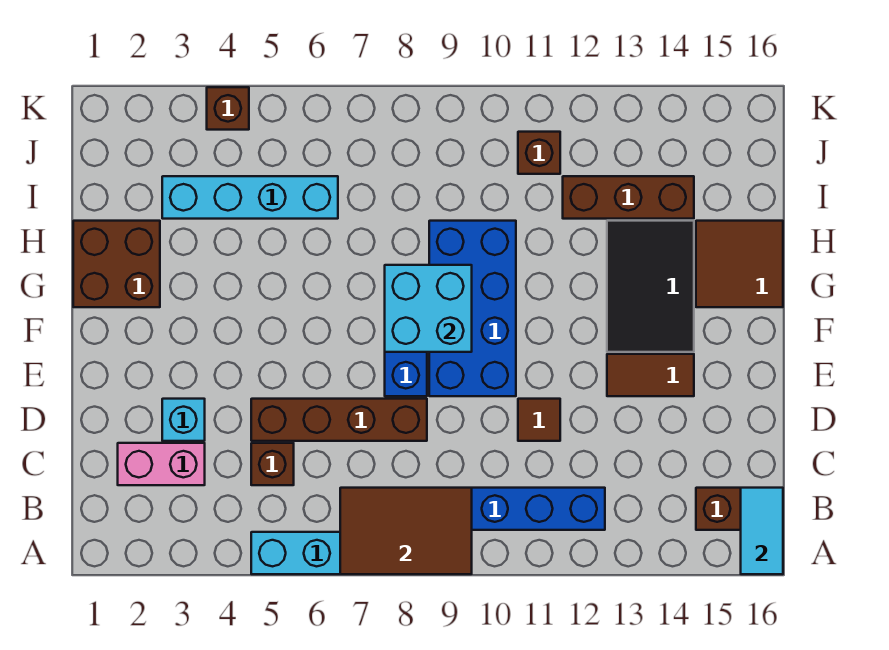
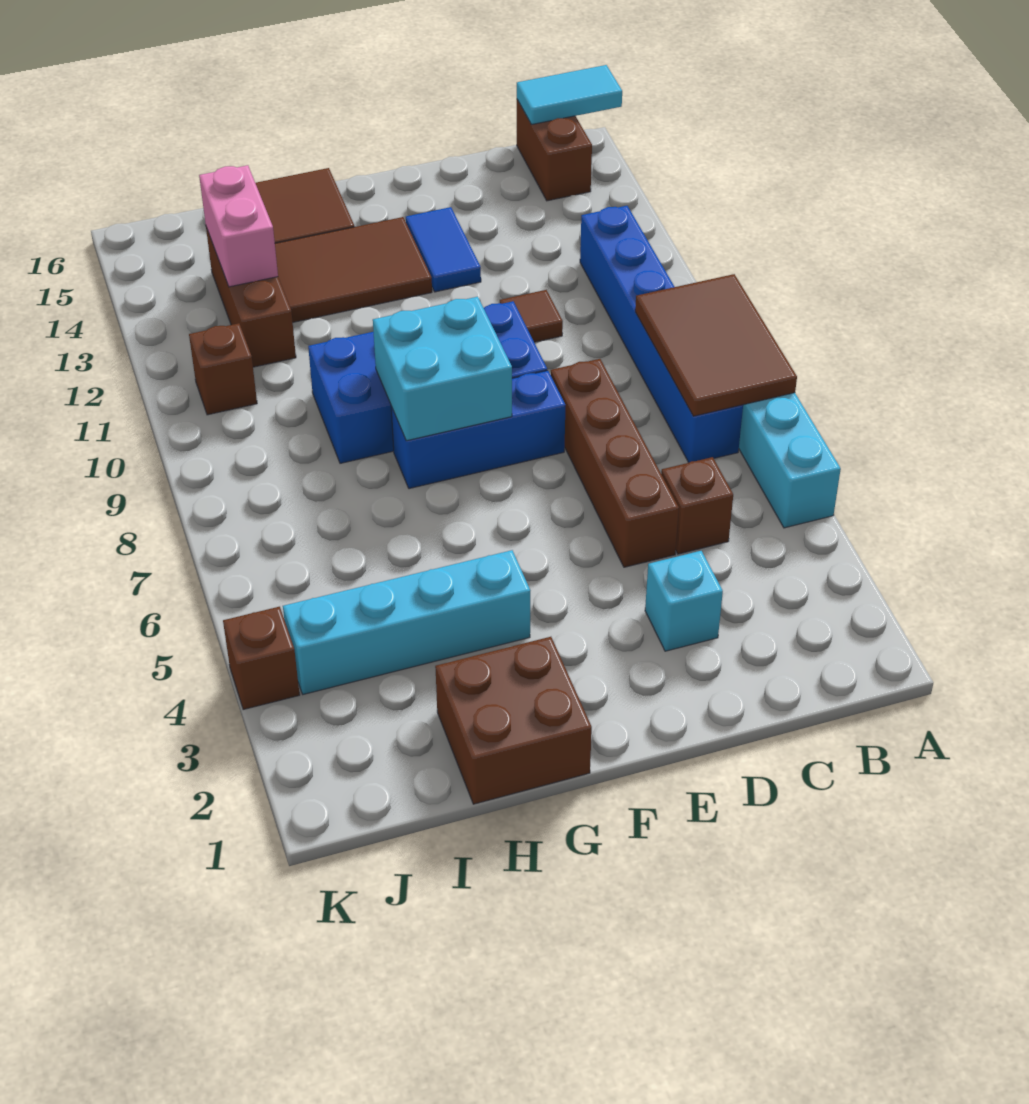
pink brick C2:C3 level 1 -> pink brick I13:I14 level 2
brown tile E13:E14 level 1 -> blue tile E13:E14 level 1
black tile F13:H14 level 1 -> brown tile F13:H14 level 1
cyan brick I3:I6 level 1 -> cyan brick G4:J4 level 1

--

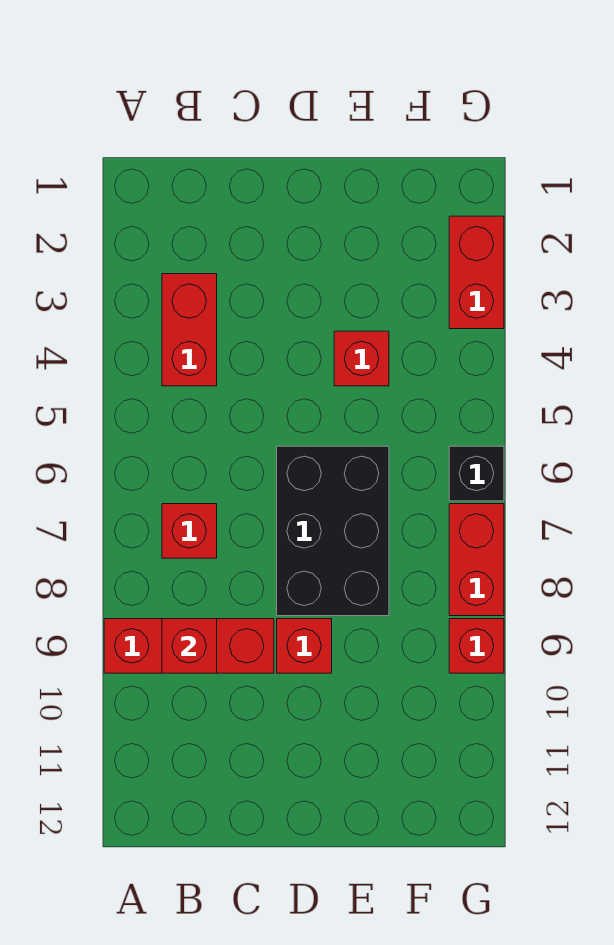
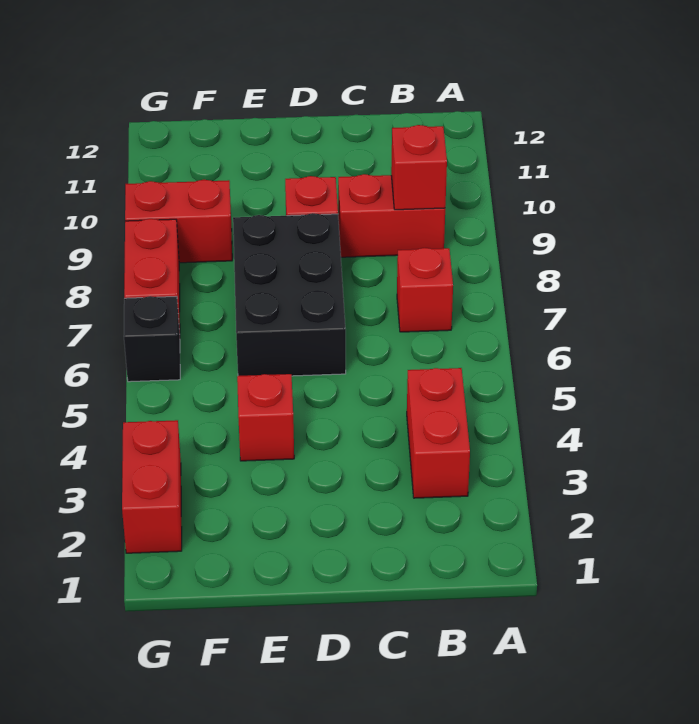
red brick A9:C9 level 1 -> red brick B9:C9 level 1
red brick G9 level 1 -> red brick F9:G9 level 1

▶ [What you are asked to do]:
Take from the material above the lines running from the one with "black tile F13:H14" through the one with "cyan brick I3:I6", and repeat them exactly, with nothing else.

▶ [Answer for this exercise]:
black tile F13:H14 level 1 -> brown tile F13:H14 level 1
cyan brick I3:I6 level 1 -> cyan brick G4:J4 level 1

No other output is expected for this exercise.